-- To do --
Copy exactly. Begin at the line containing "[(160,424),(231,437),(239,392),(167,380),(160,424)]" and stop at the last line of the entries, omitting any pictures.

---

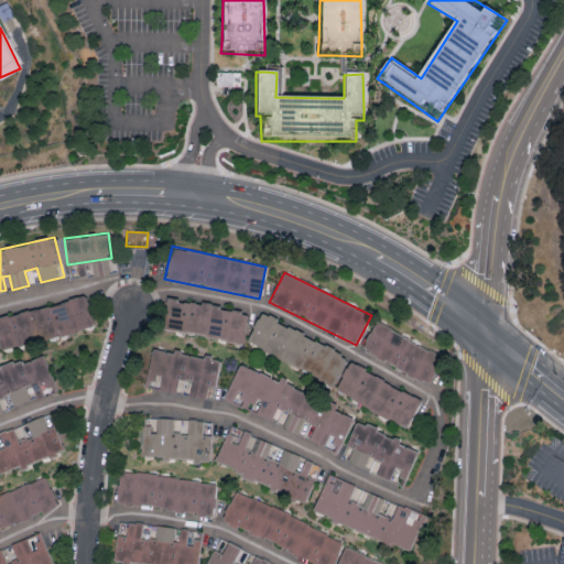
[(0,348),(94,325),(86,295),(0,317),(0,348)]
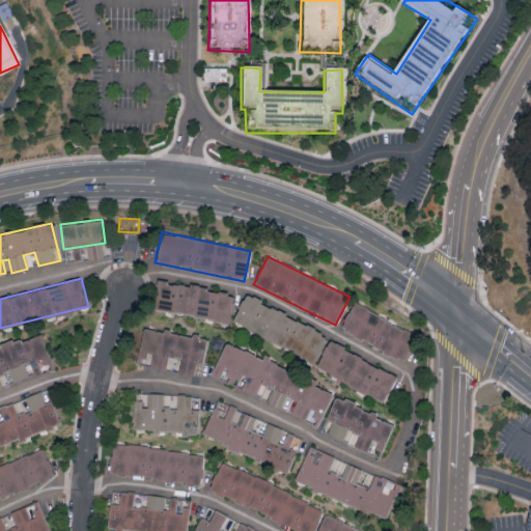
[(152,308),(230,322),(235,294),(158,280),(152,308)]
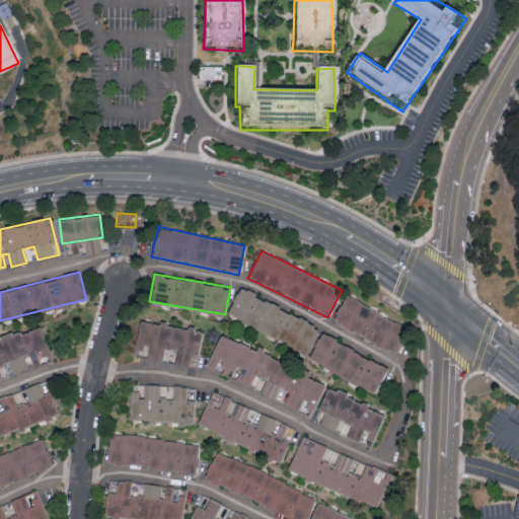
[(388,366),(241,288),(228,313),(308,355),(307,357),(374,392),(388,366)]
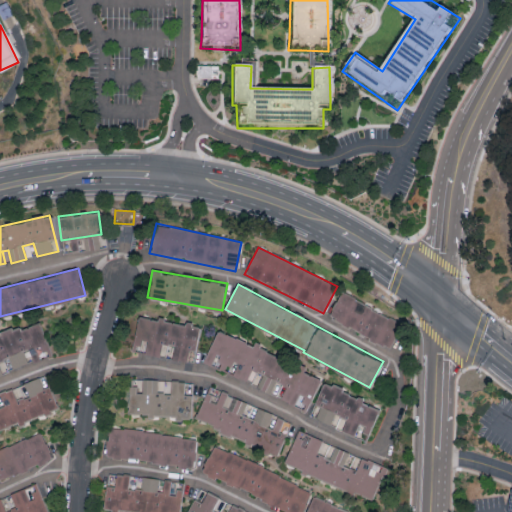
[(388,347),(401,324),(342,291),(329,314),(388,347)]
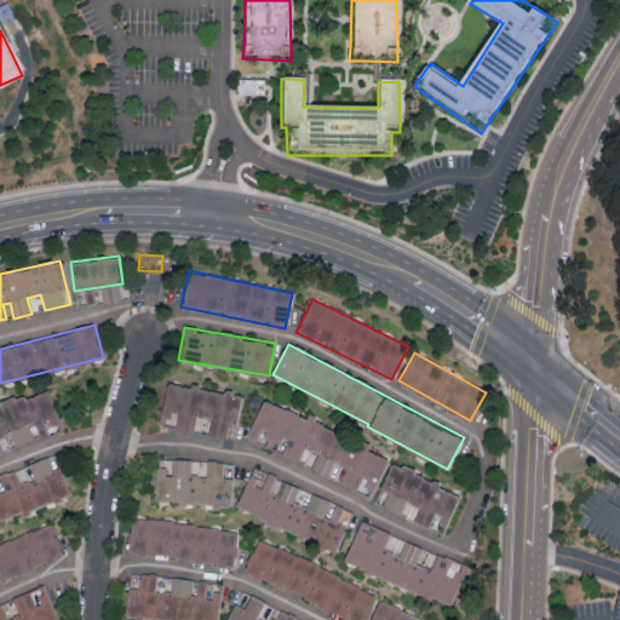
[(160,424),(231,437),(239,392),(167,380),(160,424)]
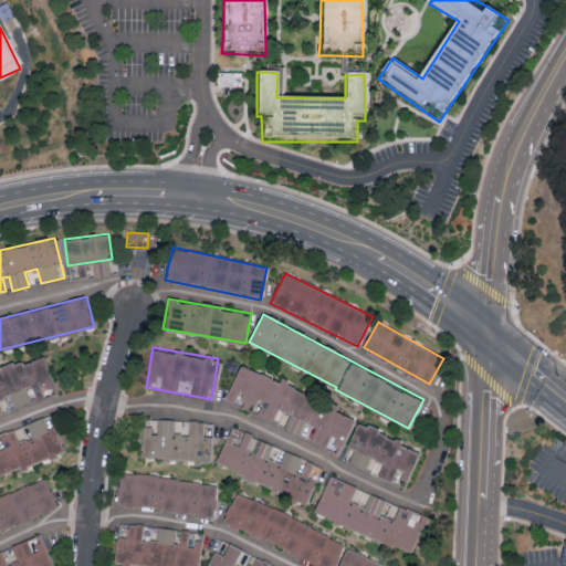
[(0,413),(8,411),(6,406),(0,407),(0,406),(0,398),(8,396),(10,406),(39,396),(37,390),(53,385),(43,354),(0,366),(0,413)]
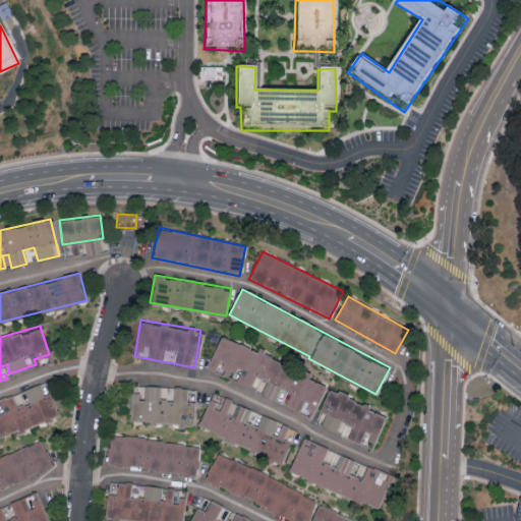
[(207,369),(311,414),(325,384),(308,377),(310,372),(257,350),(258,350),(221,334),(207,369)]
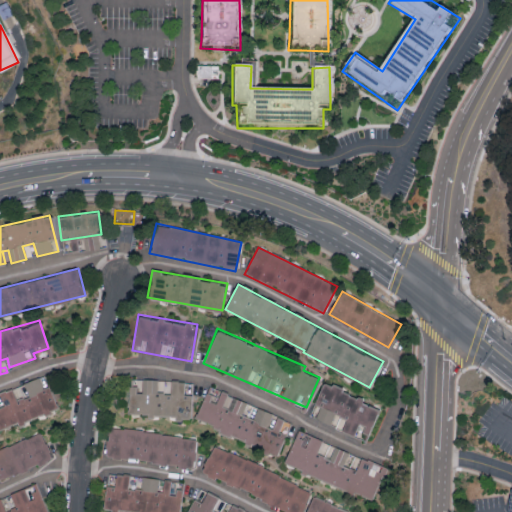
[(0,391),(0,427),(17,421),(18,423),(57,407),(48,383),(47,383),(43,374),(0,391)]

---

-- Completed task --
[(160,424),(231,437),(239,392),(167,380),(160,424)]
[(0,413),(8,411),(6,406),(0,407),(0,406),(0,398),(8,396),(10,406),(39,396),(37,390),(53,385),(43,354),(0,366),(0,413)]
[(207,369),(311,414),(325,384),(308,377),(310,372),(257,350),(258,350),(221,334),(207,369)]
[(0,391),(0,427),(17,421),(18,423),(57,407),(48,383),(47,383),(43,374),(0,391)]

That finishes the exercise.